-- PROMPT --
The required output is an exact restatement of the lines, starting with the one that contains "SONAR pin TRIG: GP6 -> GP14" and finishing with the last line of the listing. It contains no pictures.
*** EXCERPTED RECORDS ***
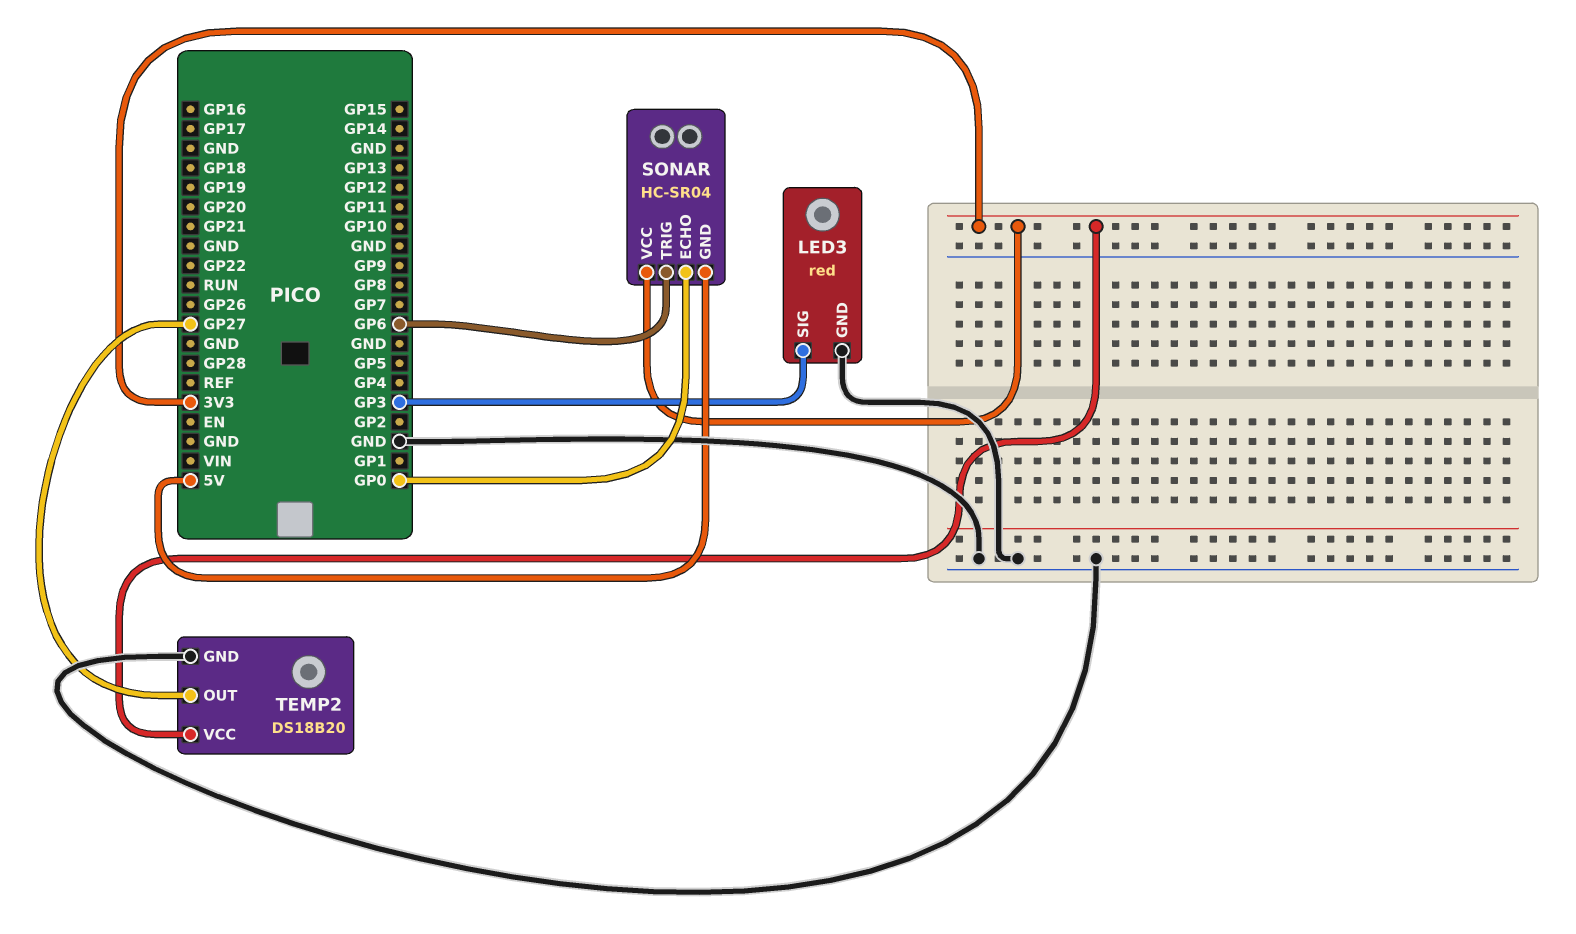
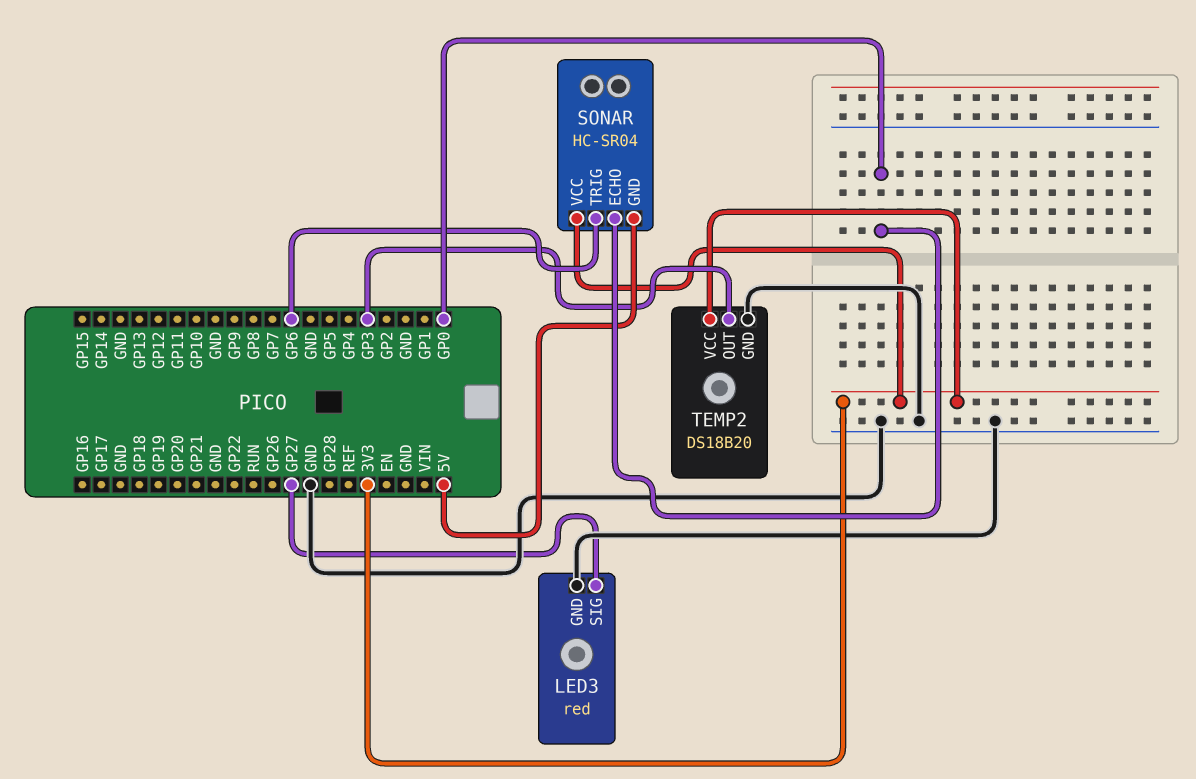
LED3 pin SIG: GP3 -> GP27
TEMP2 pin OUT: GP27 -> GP3

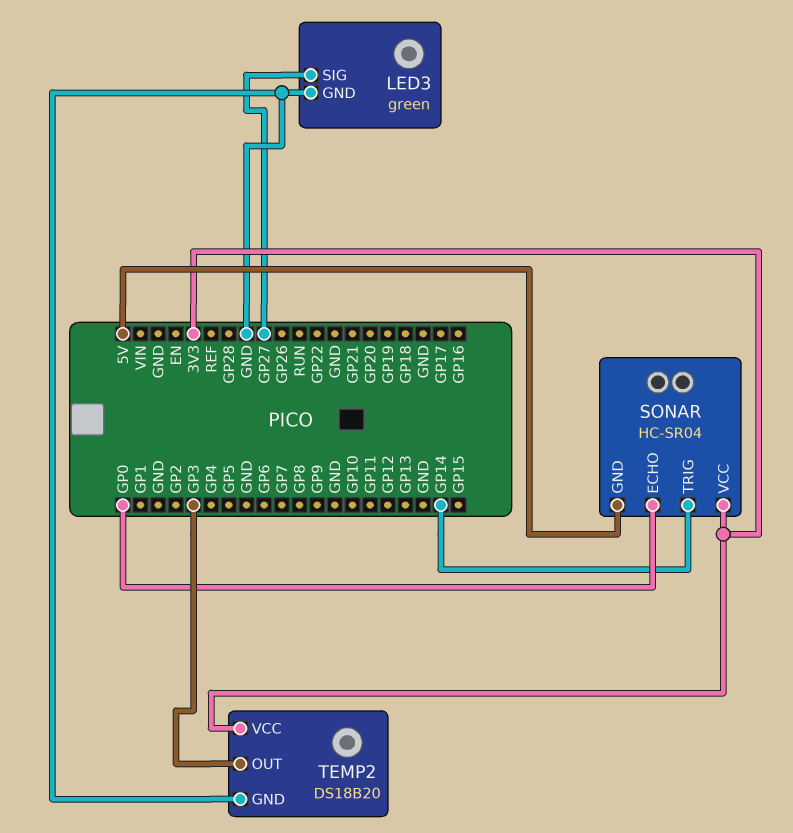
LED3: red -> green
SONAR pin TRIG: GP6 -> GP14

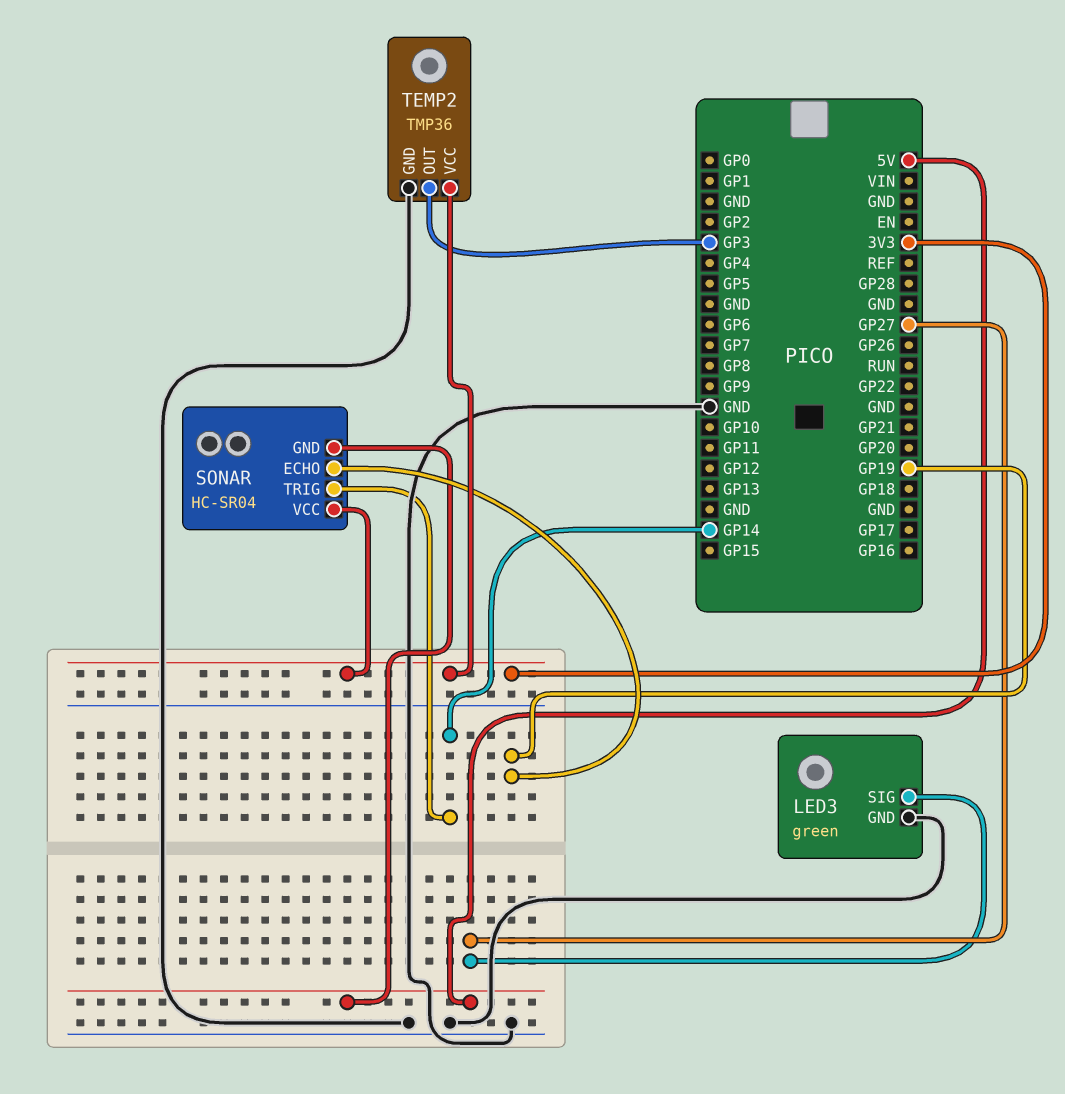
SONAR pin ECHO: GP0 -> GP19
TEMP2: DS18B20 -> TMP36

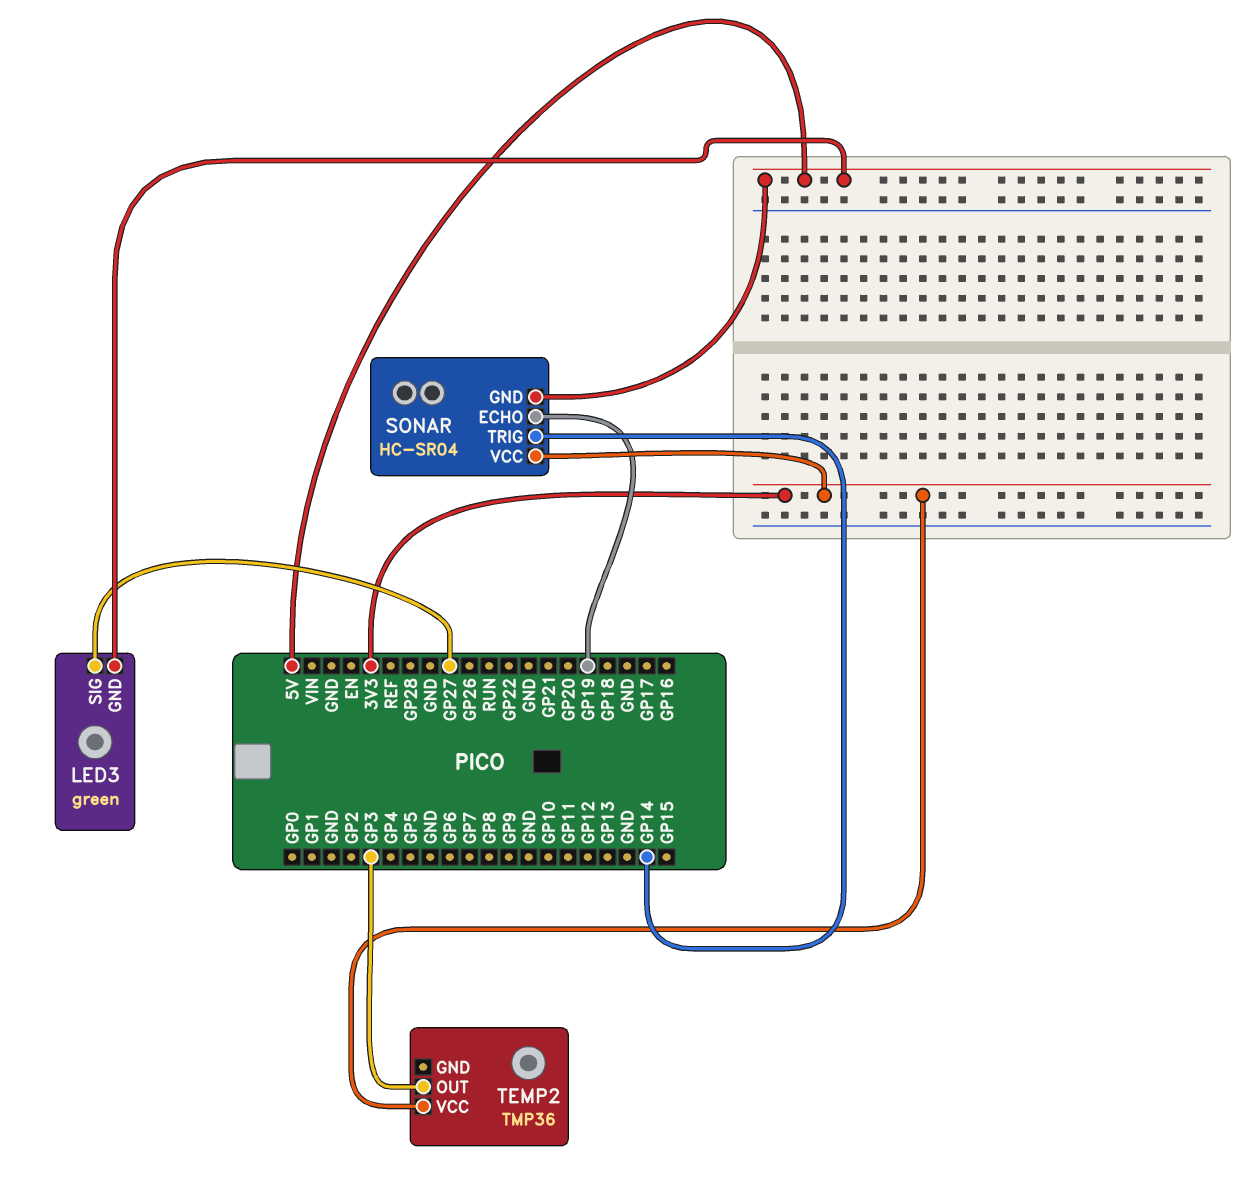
LED3 pin GND: GND -> 5V
TEMP2 pin GND: GND -> none

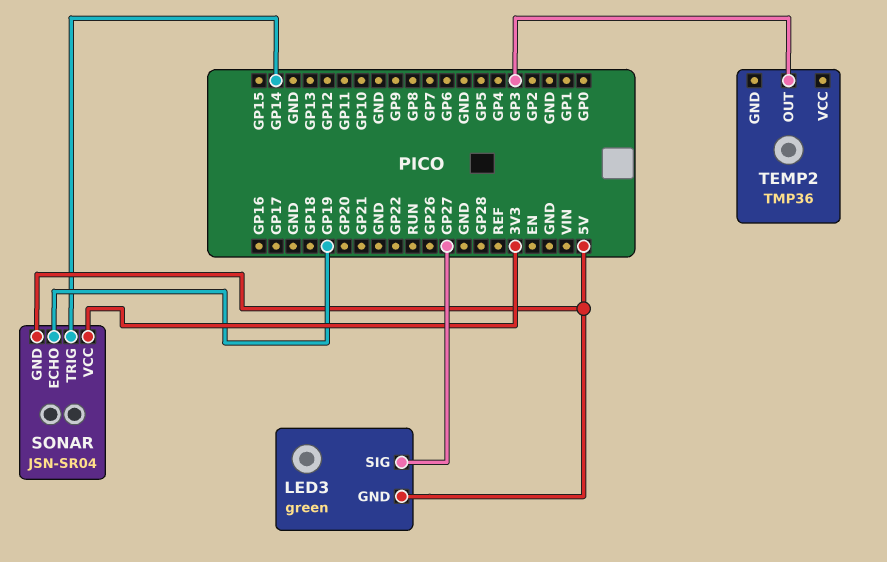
SONAR: HC-SR04 -> JSN-SR04
TEMP2 pin VCC: 3V3 -> none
*** End of EXCERPTED RECORDS ***
-- OUTPUT FOR THIS TASK --
SONAR pin TRIG: GP6 -> GP14

SONAR pin ECHO: GP0 -> GP19
TEMP2: DS18B20 -> TMP36

LED3 pin GND: GND -> 5V
TEMP2 pin GND: GND -> none

SONAR: HC-SR04 -> JSN-SR04
TEMP2 pin VCC: 3V3 -> none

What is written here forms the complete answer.